(DATA RECORDS)

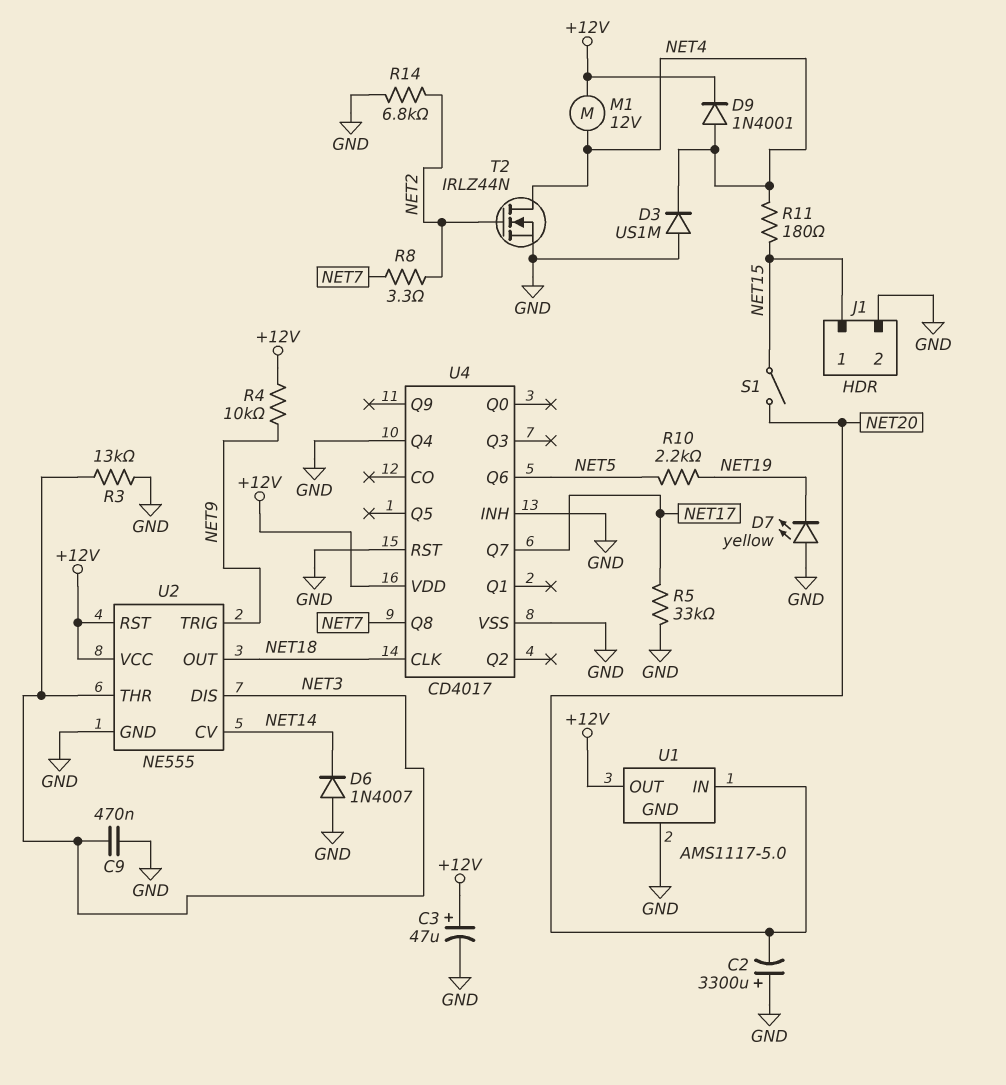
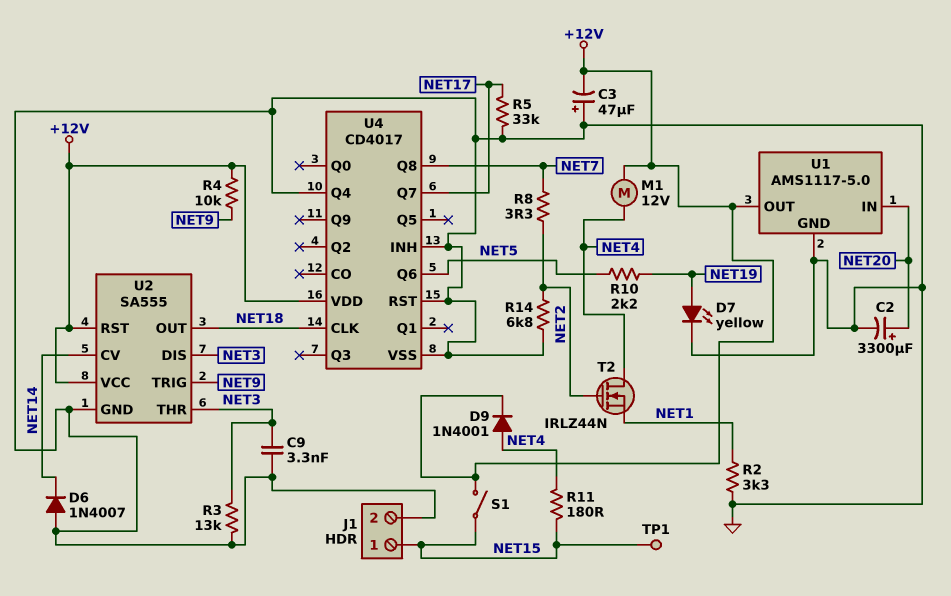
C2: 3300uF (plus GND, minus NET20) -> 3300uF (plus NET20, minus GND)
C3: 47uF (plus +12V, minus GND) -> 47uF (plus GND, minus +12V)
C9: 470nF (GND, NET3) -> 3.3nF (GND, NET3)
D3: diode US1M (A GND, K NET4) -> none
D7: LED yellow (A GND, K NET19) -> LED yellow (A NET19, K GND)
R2: none -> 3.3k (GND, NET1)
S1: switch (NET15, NET20) -> switch (+12V, NET15)
T2: NMOS IRLZ44N (G NET2, D NET4, S GND) -> NMOS IRLZ44N (G NET2, D NET4, S NET1)
TP1: none -> test point (NET15)
U2: NE555 -> SA555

(End DATA RECORDS)

## TASK REQUIREMENTS
Through to the final line, copy the material above exactly and skip the images.

## COMPLETED EXERCISE
C2: 3300uF (plus GND, minus NET20) -> 3300uF (plus NET20, minus GND)
C3: 47uF (plus +12V, minus GND) -> 47uF (plus GND, minus +12V)
C9: 470nF (GND, NET3) -> 3.3nF (GND, NET3)
D3: diode US1M (A GND, K NET4) -> none
D7: LED yellow (A GND, K NET19) -> LED yellow (A NET19, K GND)
R2: none -> 3.3k (GND, NET1)
S1: switch (NET15, NET20) -> switch (+12V, NET15)
T2: NMOS IRLZ44N (G NET2, D NET4, S GND) -> NMOS IRLZ44N (G NET2, D NET4, S NET1)
TP1: none -> test point (NET15)
U2: NE555 -> SA555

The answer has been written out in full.